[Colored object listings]
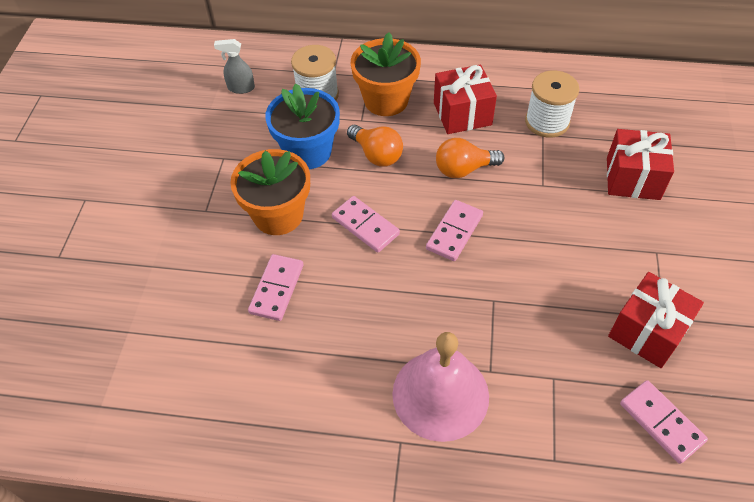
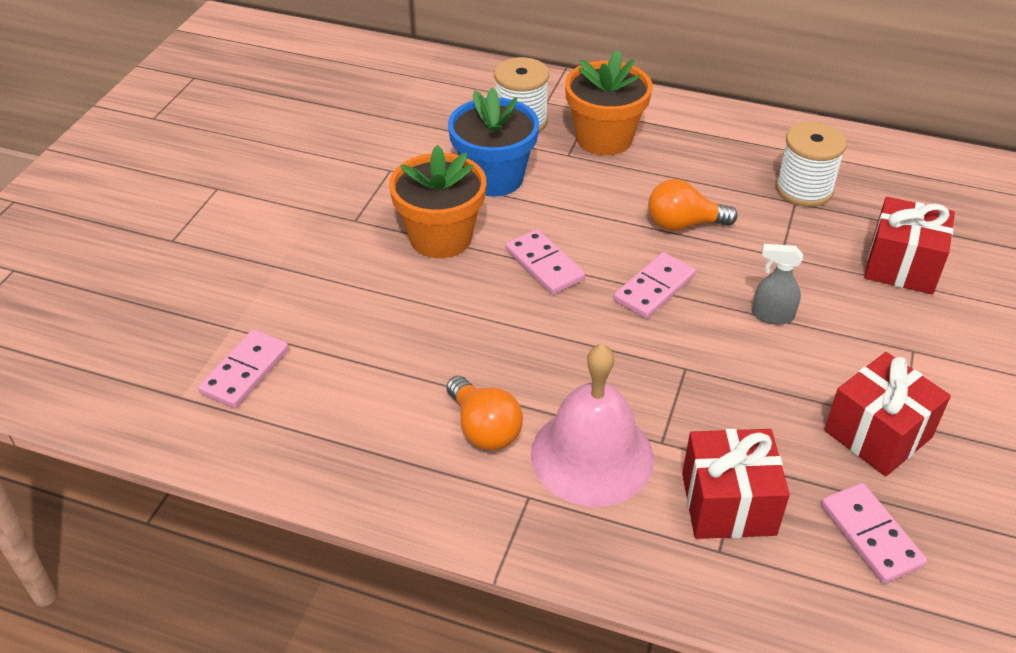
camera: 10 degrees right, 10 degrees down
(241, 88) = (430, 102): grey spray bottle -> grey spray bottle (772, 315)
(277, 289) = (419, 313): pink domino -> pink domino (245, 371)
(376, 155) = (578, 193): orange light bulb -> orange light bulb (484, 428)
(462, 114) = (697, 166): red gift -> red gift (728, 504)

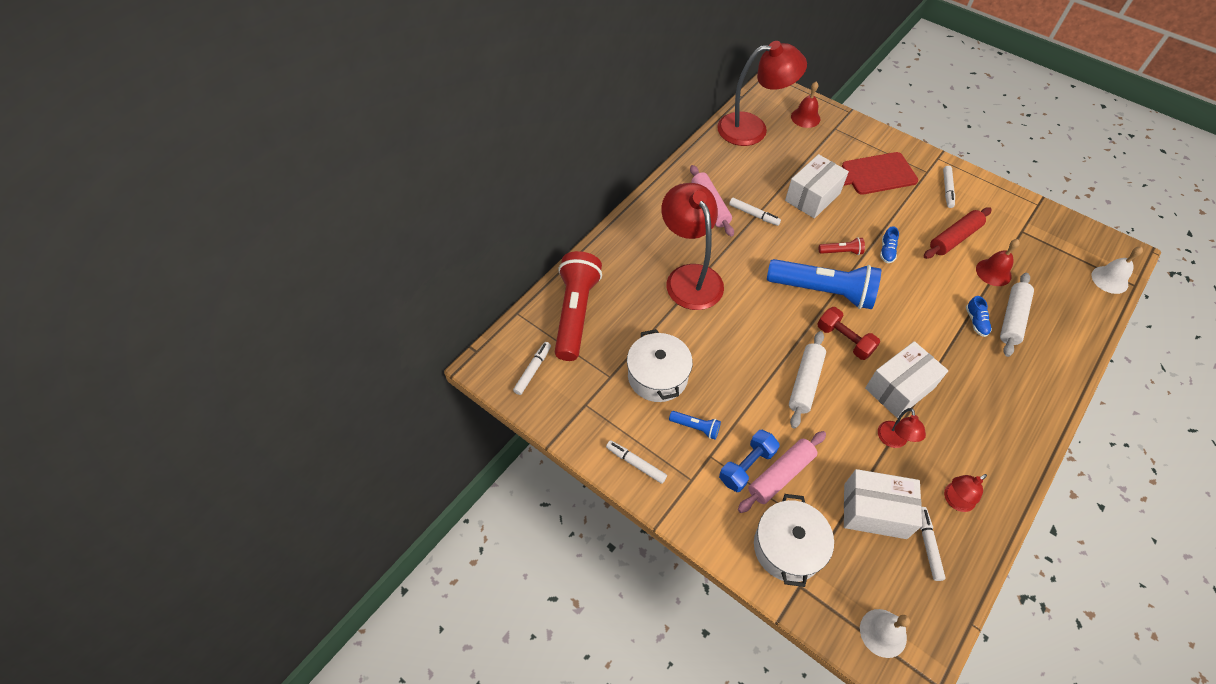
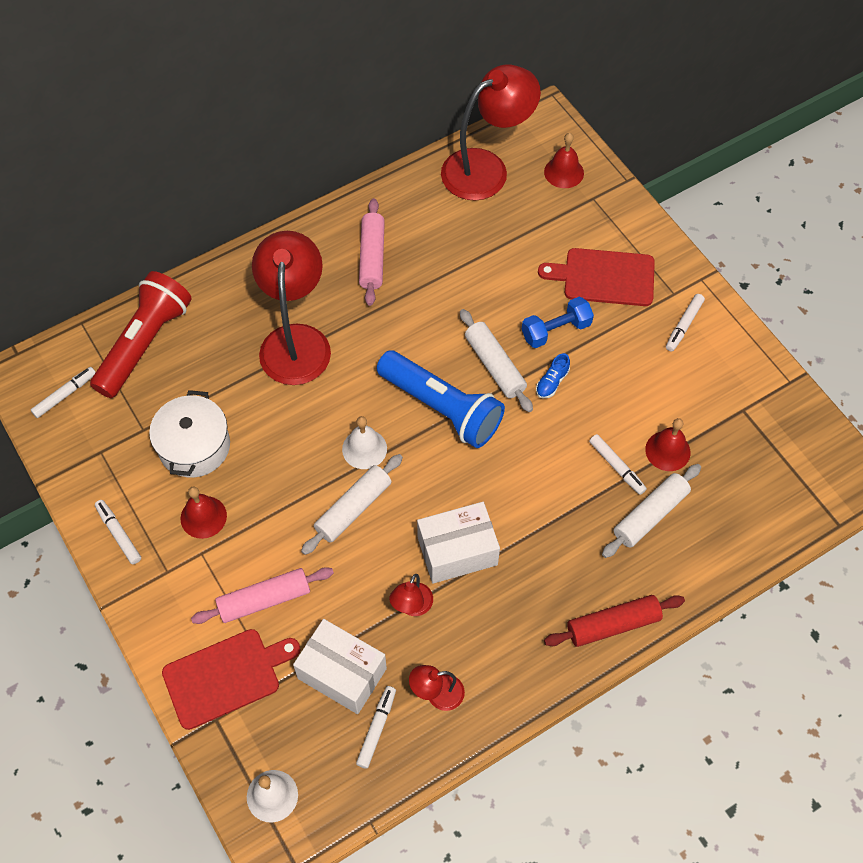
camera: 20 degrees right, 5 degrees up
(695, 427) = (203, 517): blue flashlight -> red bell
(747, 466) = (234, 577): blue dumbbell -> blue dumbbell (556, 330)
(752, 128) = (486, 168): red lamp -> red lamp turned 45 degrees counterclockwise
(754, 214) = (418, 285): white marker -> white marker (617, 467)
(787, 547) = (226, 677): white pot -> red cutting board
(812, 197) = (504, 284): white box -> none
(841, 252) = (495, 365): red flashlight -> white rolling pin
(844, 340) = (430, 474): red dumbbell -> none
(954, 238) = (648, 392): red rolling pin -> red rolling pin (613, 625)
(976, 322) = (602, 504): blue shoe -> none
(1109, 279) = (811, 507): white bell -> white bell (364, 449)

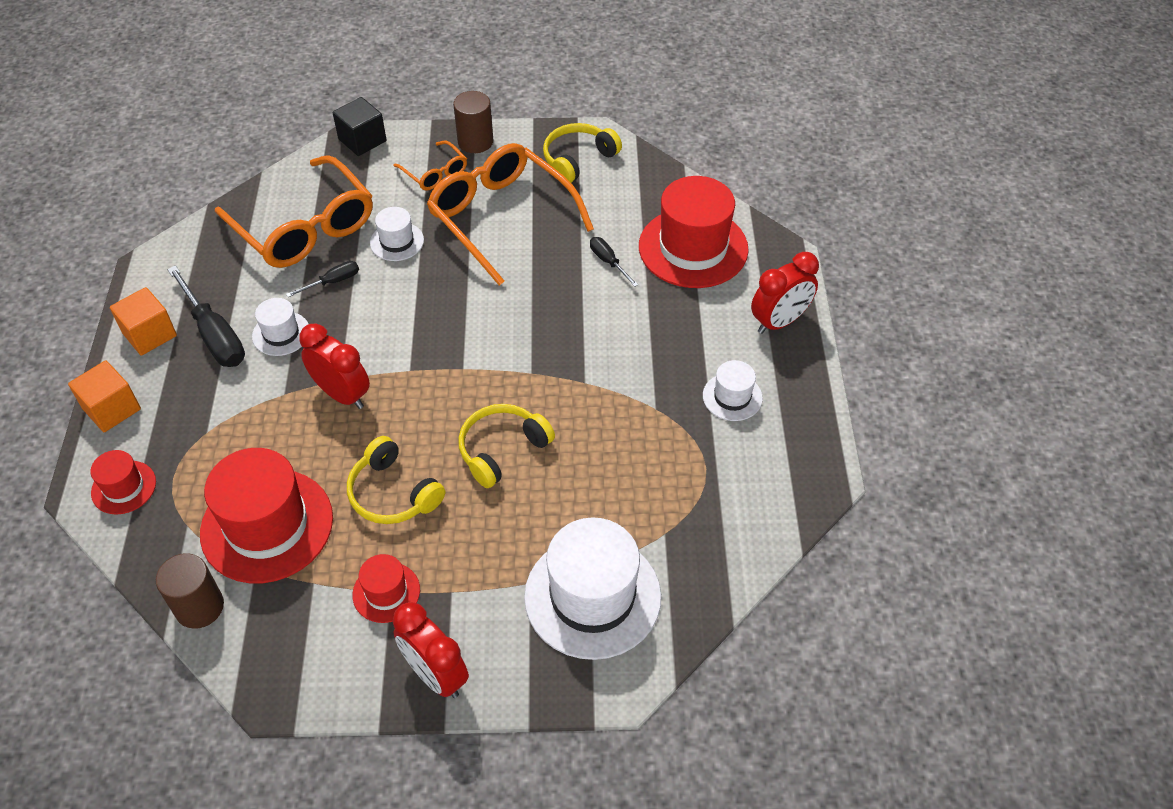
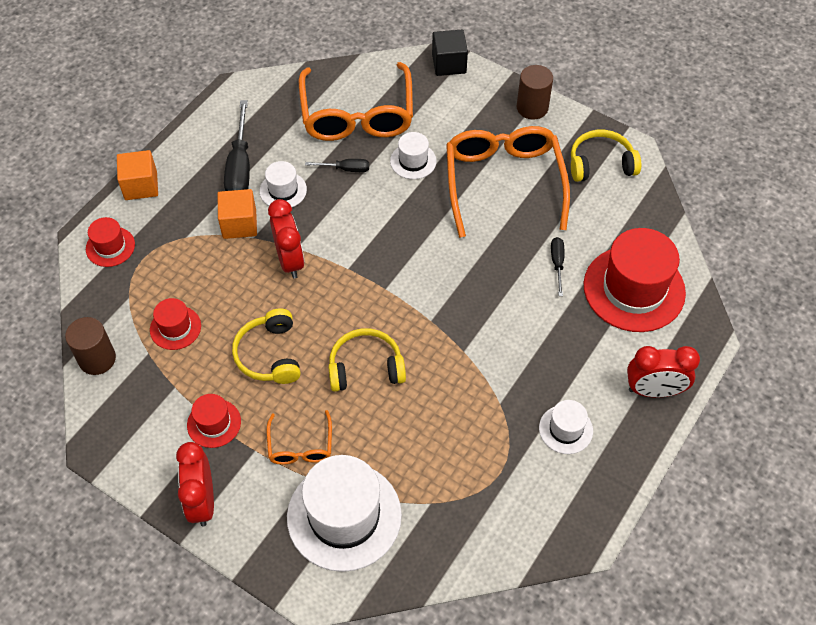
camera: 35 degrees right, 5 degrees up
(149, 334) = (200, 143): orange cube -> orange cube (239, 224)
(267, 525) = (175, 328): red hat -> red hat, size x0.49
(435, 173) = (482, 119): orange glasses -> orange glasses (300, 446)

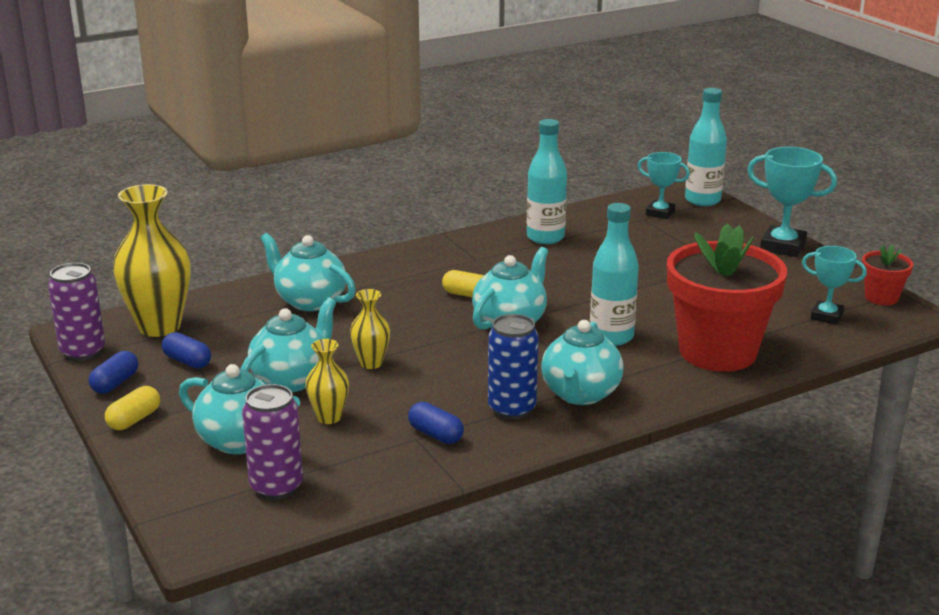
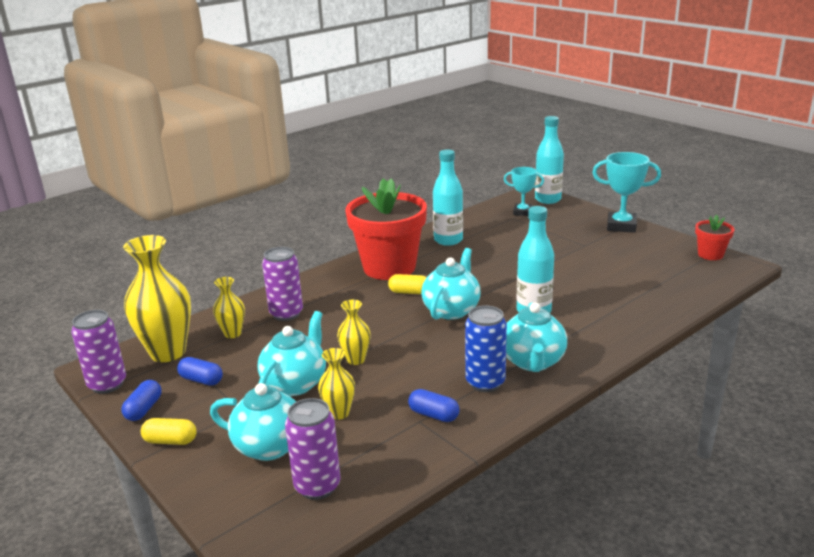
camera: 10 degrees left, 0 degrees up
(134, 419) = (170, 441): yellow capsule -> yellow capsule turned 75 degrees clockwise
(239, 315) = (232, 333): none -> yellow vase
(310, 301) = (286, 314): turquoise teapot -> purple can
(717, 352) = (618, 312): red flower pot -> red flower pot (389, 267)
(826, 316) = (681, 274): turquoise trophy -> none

* ACTION ITEM: The answer is the lines above, word for word, from the first one through the one containing "(376, 155) = (578, 193): orange"; it includes no pictures.

* SOLUTION BELOW:
camera: 10 degrees right, 10 degrees down
(241, 88) = (430, 102): grey spray bottle -> grey spray bottle (772, 315)
(277, 289) = (419, 313): pink domino -> pink domino (245, 371)
(376, 155) = (578, 193): orange light bulb -> orange light bulb (484, 428)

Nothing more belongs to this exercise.